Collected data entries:
┌──
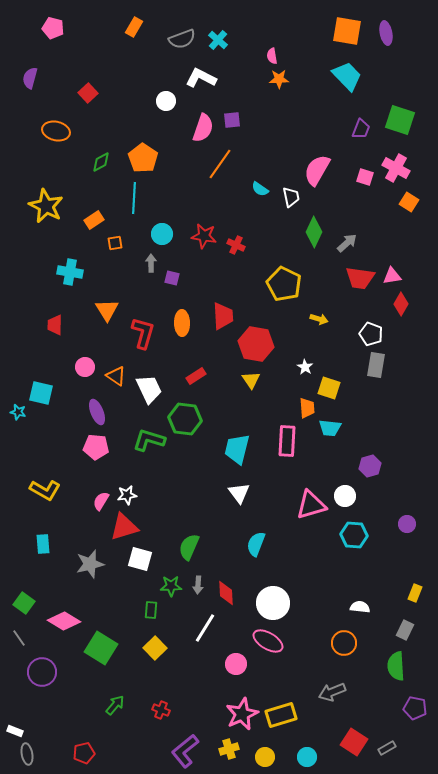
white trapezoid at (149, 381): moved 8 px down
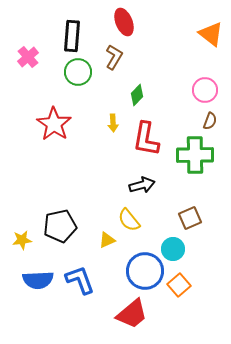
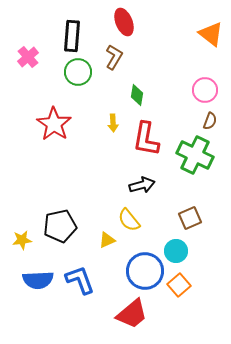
green diamond: rotated 35 degrees counterclockwise
green cross: rotated 27 degrees clockwise
cyan circle: moved 3 px right, 2 px down
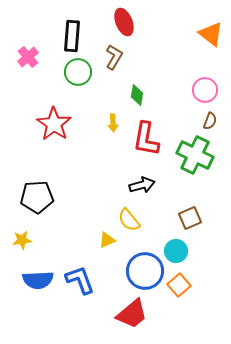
black pentagon: moved 23 px left, 29 px up; rotated 8 degrees clockwise
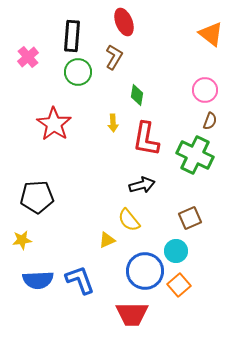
red trapezoid: rotated 40 degrees clockwise
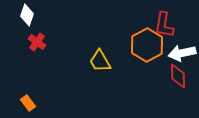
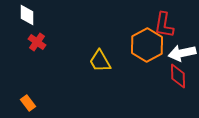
white diamond: rotated 20 degrees counterclockwise
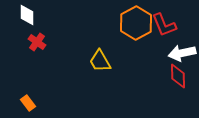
red L-shape: rotated 32 degrees counterclockwise
orange hexagon: moved 11 px left, 22 px up
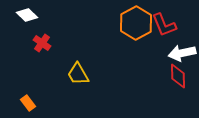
white diamond: rotated 45 degrees counterclockwise
red cross: moved 5 px right, 1 px down
yellow trapezoid: moved 22 px left, 13 px down
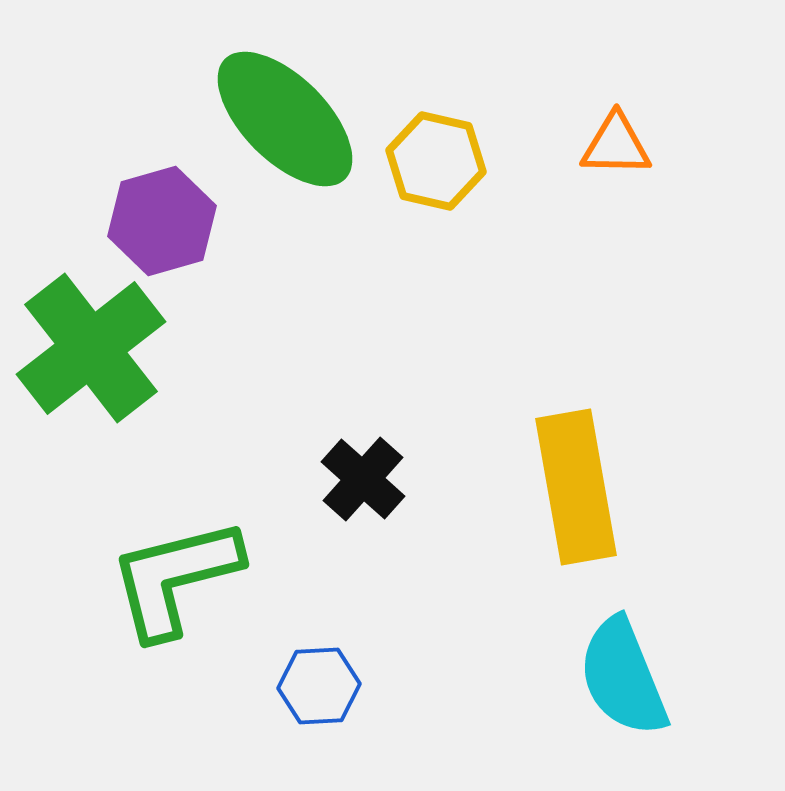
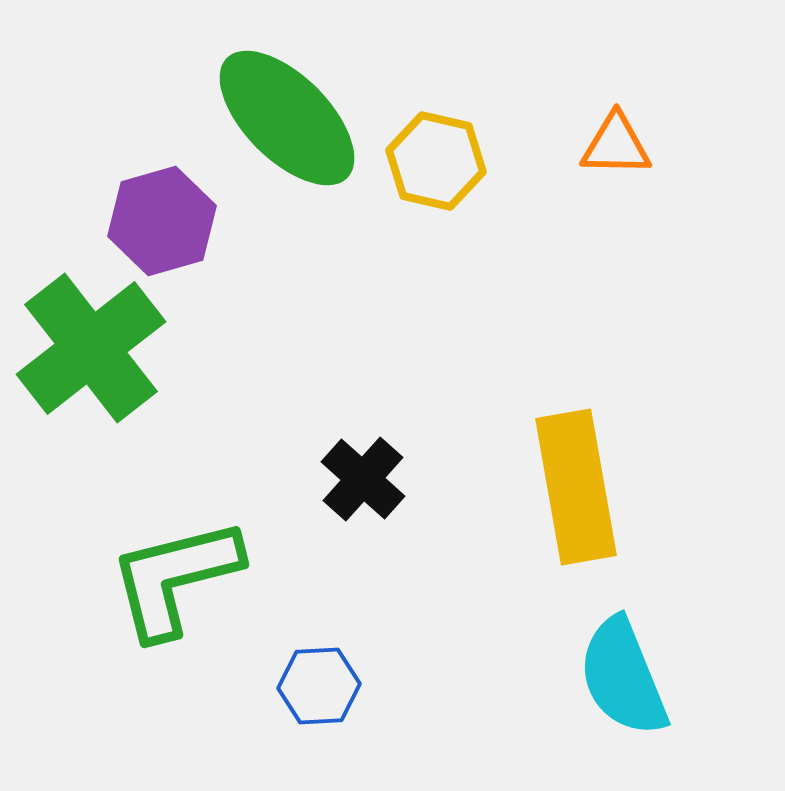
green ellipse: moved 2 px right, 1 px up
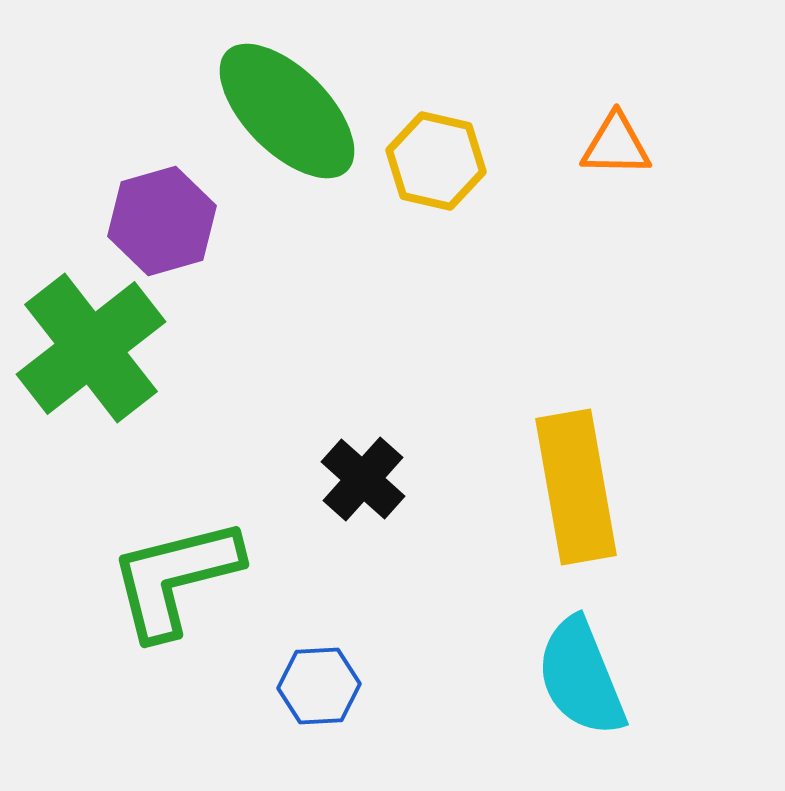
green ellipse: moved 7 px up
cyan semicircle: moved 42 px left
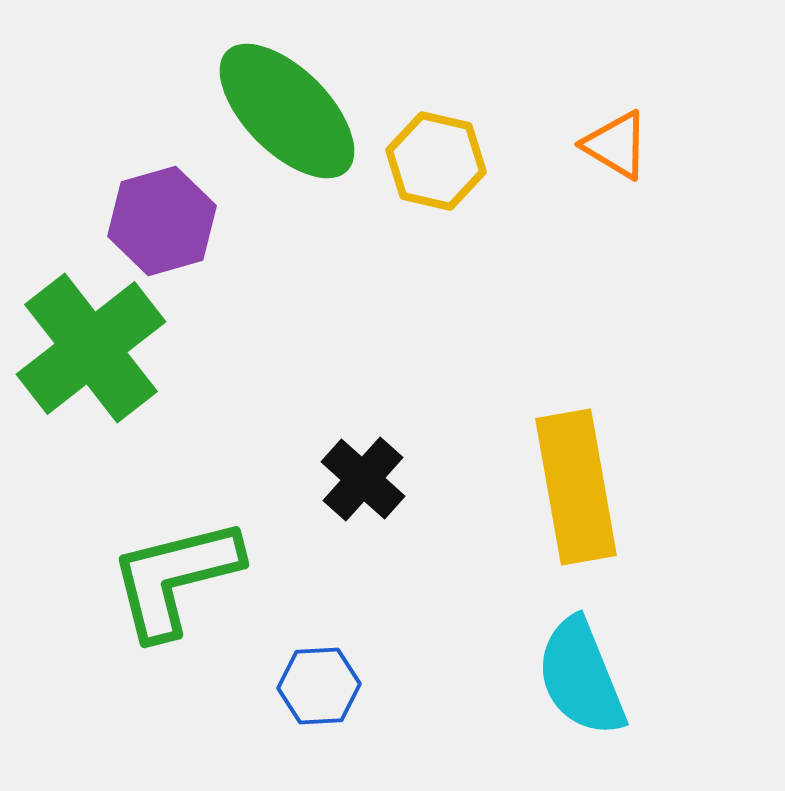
orange triangle: rotated 30 degrees clockwise
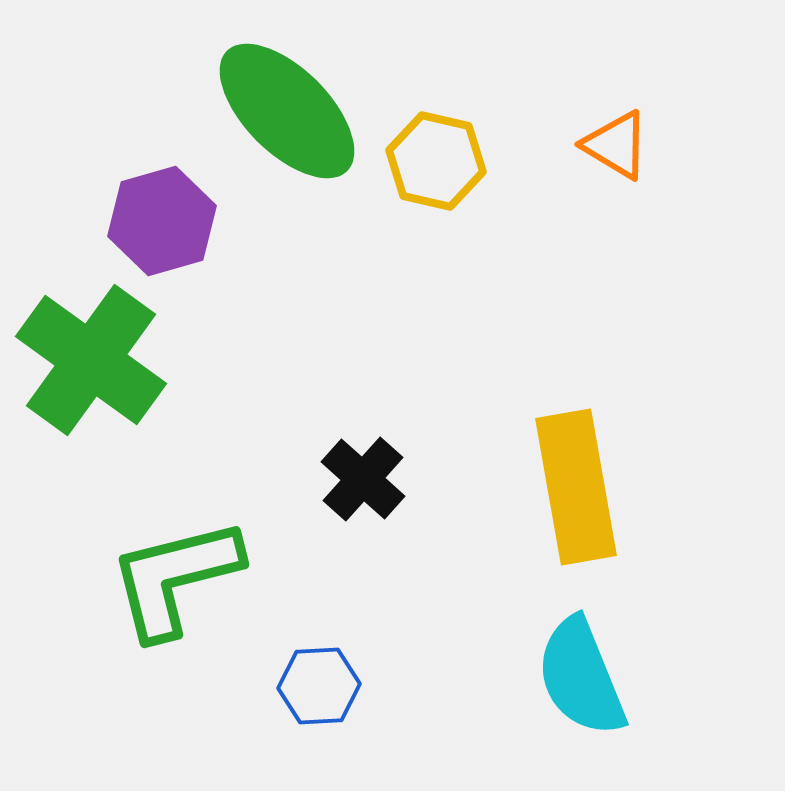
green cross: moved 12 px down; rotated 16 degrees counterclockwise
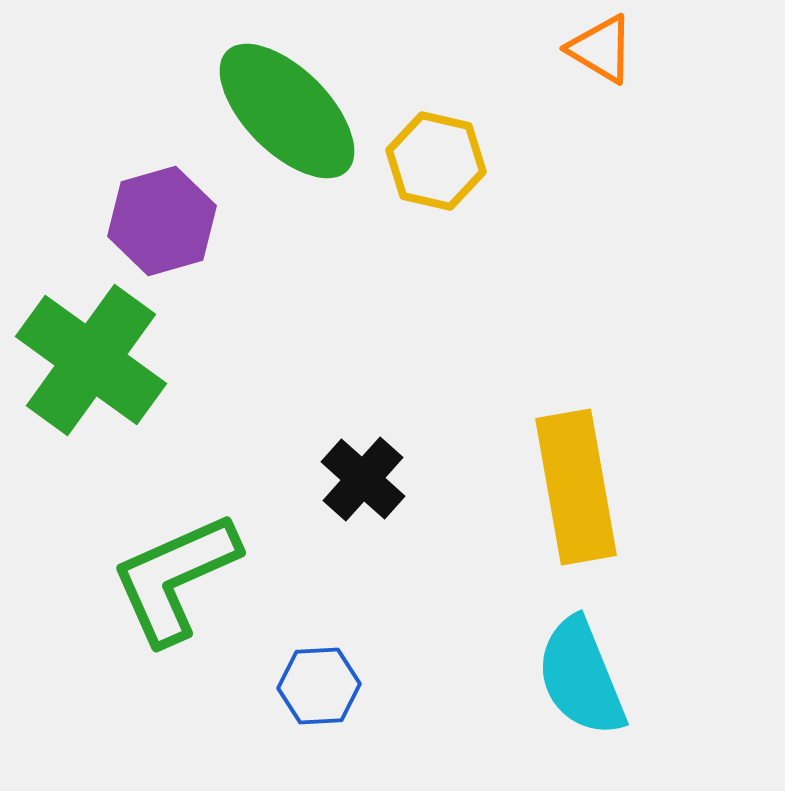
orange triangle: moved 15 px left, 96 px up
green L-shape: rotated 10 degrees counterclockwise
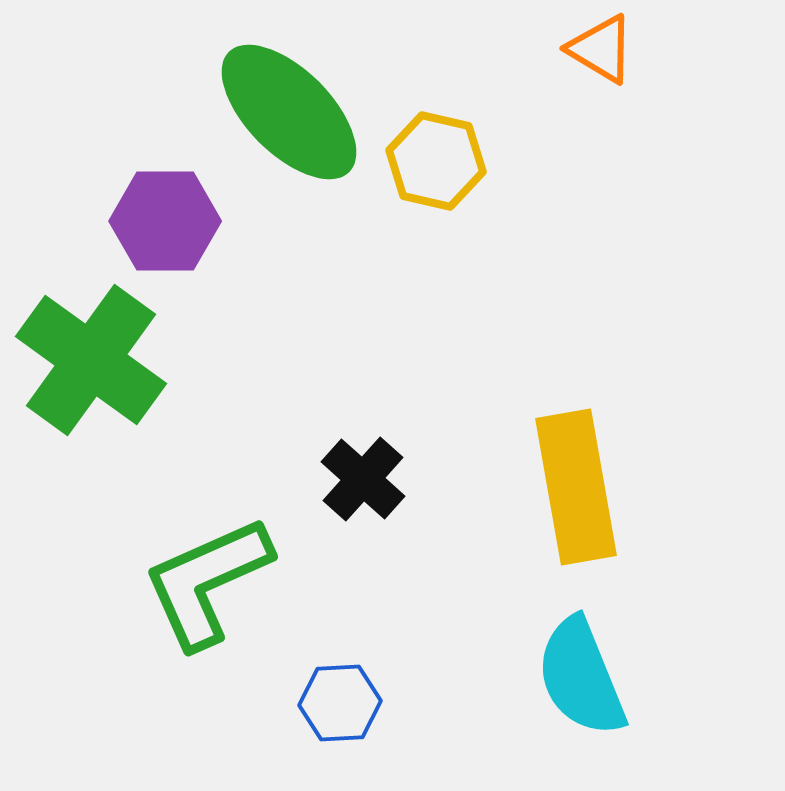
green ellipse: moved 2 px right, 1 px down
purple hexagon: moved 3 px right; rotated 16 degrees clockwise
green L-shape: moved 32 px right, 4 px down
blue hexagon: moved 21 px right, 17 px down
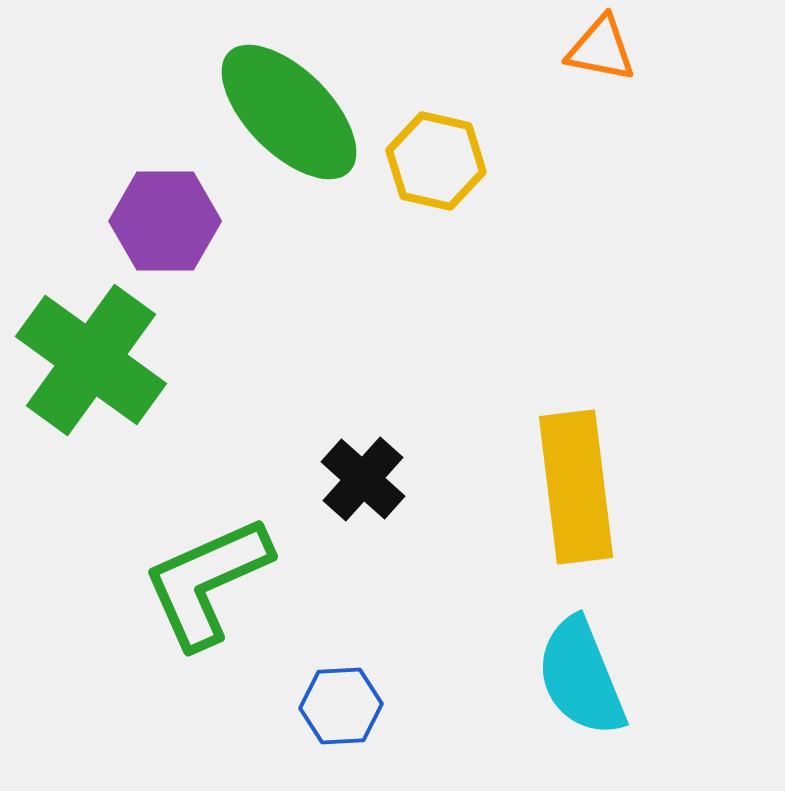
orange triangle: rotated 20 degrees counterclockwise
yellow rectangle: rotated 3 degrees clockwise
blue hexagon: moved 1 px right, 3 px down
└──
■ What you have to do
Substitute "anticlockwise" for "counterclockwise" throughout all the items above and write out their lines again with nothing else changed, omitting the pictures.

■ Output for this task
white trapezoid at (149, 381): moved 8 px down
green diamond: rotated 35 degrees anticlockwise
green cross: rotated 27 degrees clockwise
cyan circle: moved 3 px right, 2 px down
black pentagon: moved 23 px left, 29 px up; rotated 8 degrees clockwise
red trapezoid: rotated 40 degrees clockwise
white diamond: rotated 20 degrees anticlockwise
red L-shape: rotated 32 degrees anticlockwise
orange hexagon: moved 11 px left, 22 px up
white diamond: rotated 45 degrees anticlockwise
red cross: moved 5 px right, 1 px down
yellow trapezoid: moved 22 px left, 13 px down
green ellipse: moved 2 px right, 1 px up
green ellipse: moved 7 px up
cyan semicircle: moved 42 px left
orange triangle: rotated 30 degrees clockwise
green cross: moved 12 px down; rotated 16 degrees anticlockwise
orange triangle: moved 15 px left, 96 px up
green L-shape: rotated 10 degrees anticlockwise
green ellipse: moved 2 px right, 1 px down
purple hexagon: moved 3 px right; rotated 16 degrees clockwise
green L-shape: moved 32 px right, 4 px down
blue hexagon: moved 21 px right, 17 px down
orange triangle: rotated 20 degrees anticlockwise
yellow rectangle: rotated 3 degrees clockwise
blue hexagon: moved 1 px right, 3 px down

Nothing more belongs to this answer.